> Task prompt: Retype each record below word for word. Leave the pictures out.

(Before-and-after scene images)
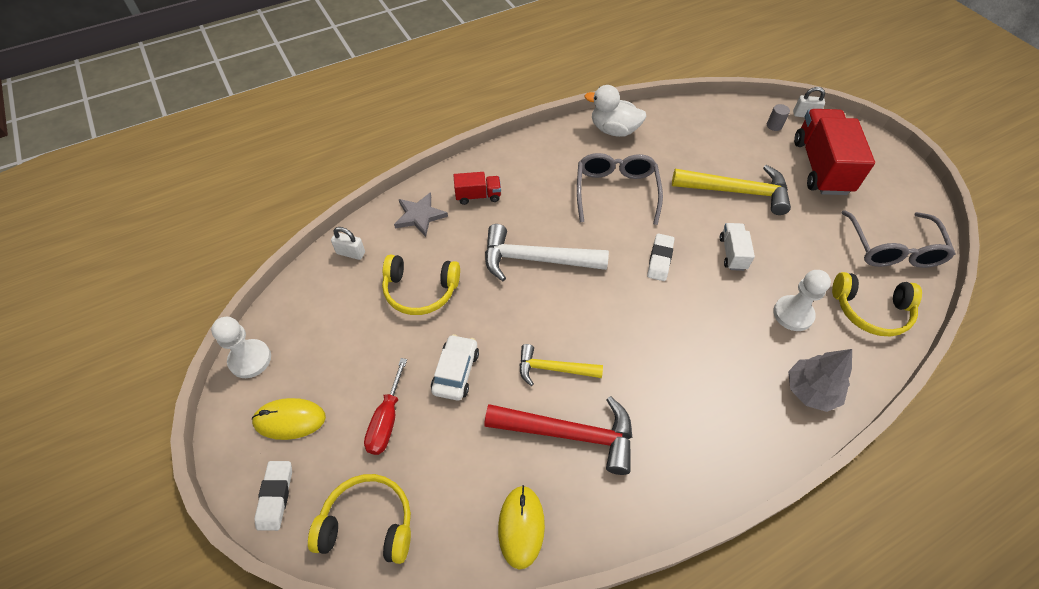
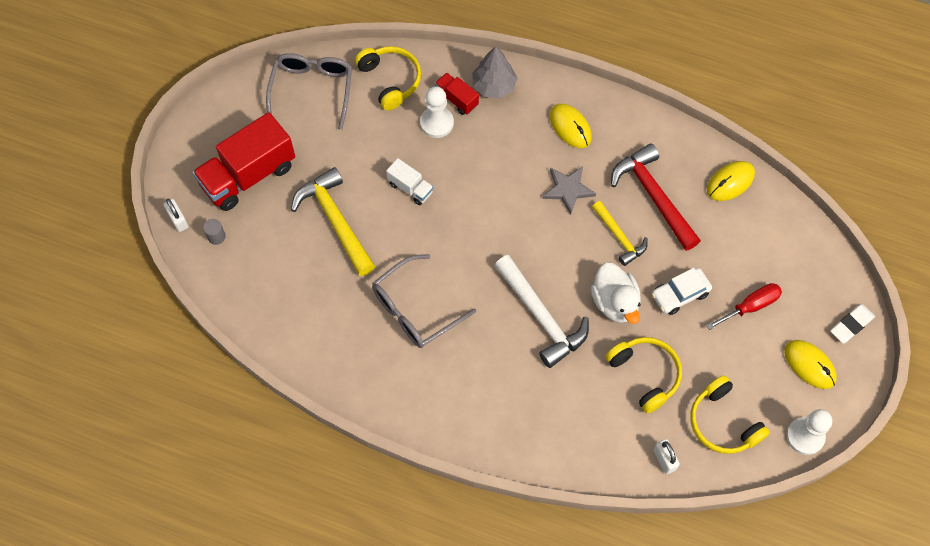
camera: 130 degrees left, 10 degrees up
(368, 524) = (810, 260): yellow headphones -> yellow headphones (723, 422)
(420, 216) = (580, 441): grey star -> grey star (568, 189)
(478, 196) = (517, 414): red truck -> red truck (456, 99)
(614, 130) = (335, 364): white duck -> white duck (614, 302)
(660, 259) = (461, 232): white eraser -> none
(709, 422) = (570, 127): none -> yellow mouse
(732, 253) = (410, 188): white truck -> white truck turned 105 degrees counterclockwise
(892, 249) = (312, 90): grey glasses -> grey glasses turned 45 degrees counterclockwise

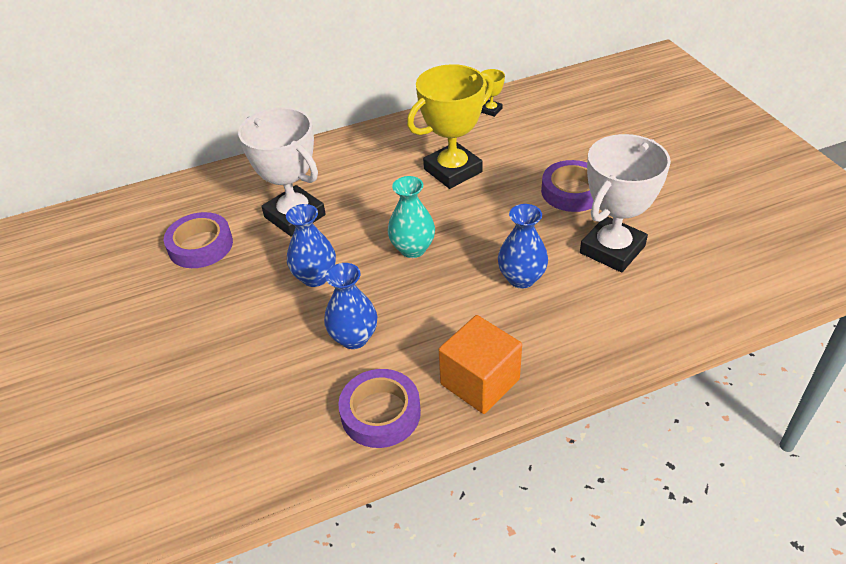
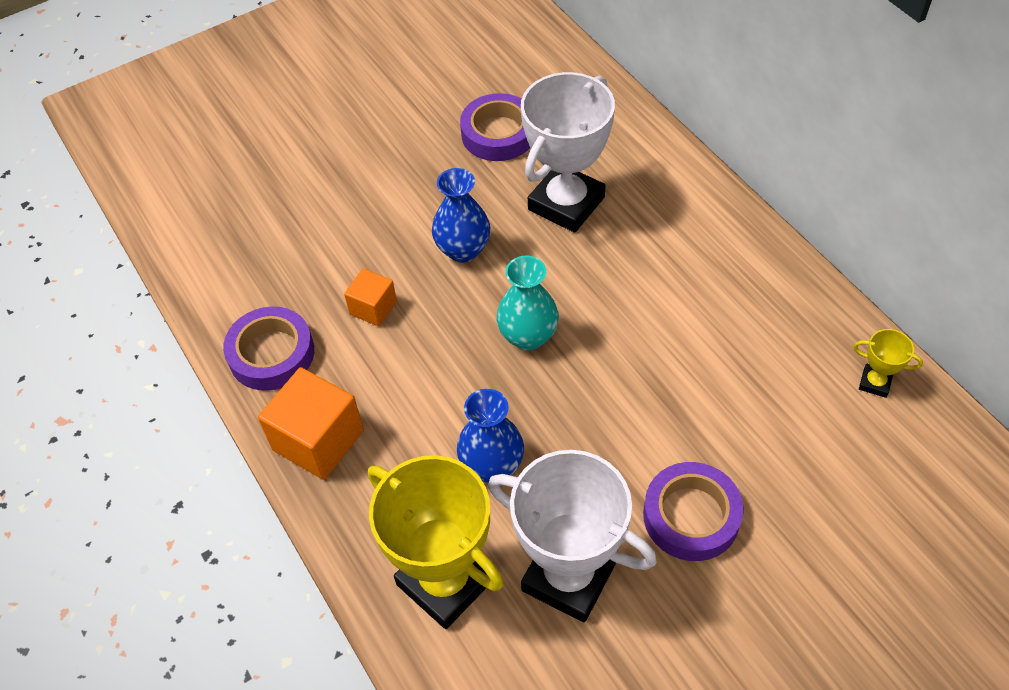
camera: 80 degrees right, 10 degrees up
(354, 338) = (373, 308): blue vase -> orange cube
(453, 170) = (702, 355): yellow trophy -> yellow trophy (445, 582)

> Problem solution:
camera: 130 degrees left, 10 degrees up
(368, 524) = (810, 260): yellow headphones -> yellow headphones (723, 422)
(420, 216) = (580, 441): grey star -> grey star (568, 189)
(478, 196) = (517, 414): red truck -> red truck (456, 99)
(614, 130) = (335, 364): white duck -> white duck (614, 302)
(660, 259) = (461, 232): white eraser -> none
(709, 422) = (570, 127): none -> yellow mouse
(732, 253) = (410, 188): white truck -> white truck turned 105 degrees counterclockwise
(892, 249) = (312, 90): grey glasses -> grey glasses turned 45 degrees counterclockwise

camera: 80 degrees right, 10 degrees up
(354, 338) = (373, 308): blue vase -> orange cube
(453, 170) = (702, 355): yellow trophy -> yellow trophy (445, 582)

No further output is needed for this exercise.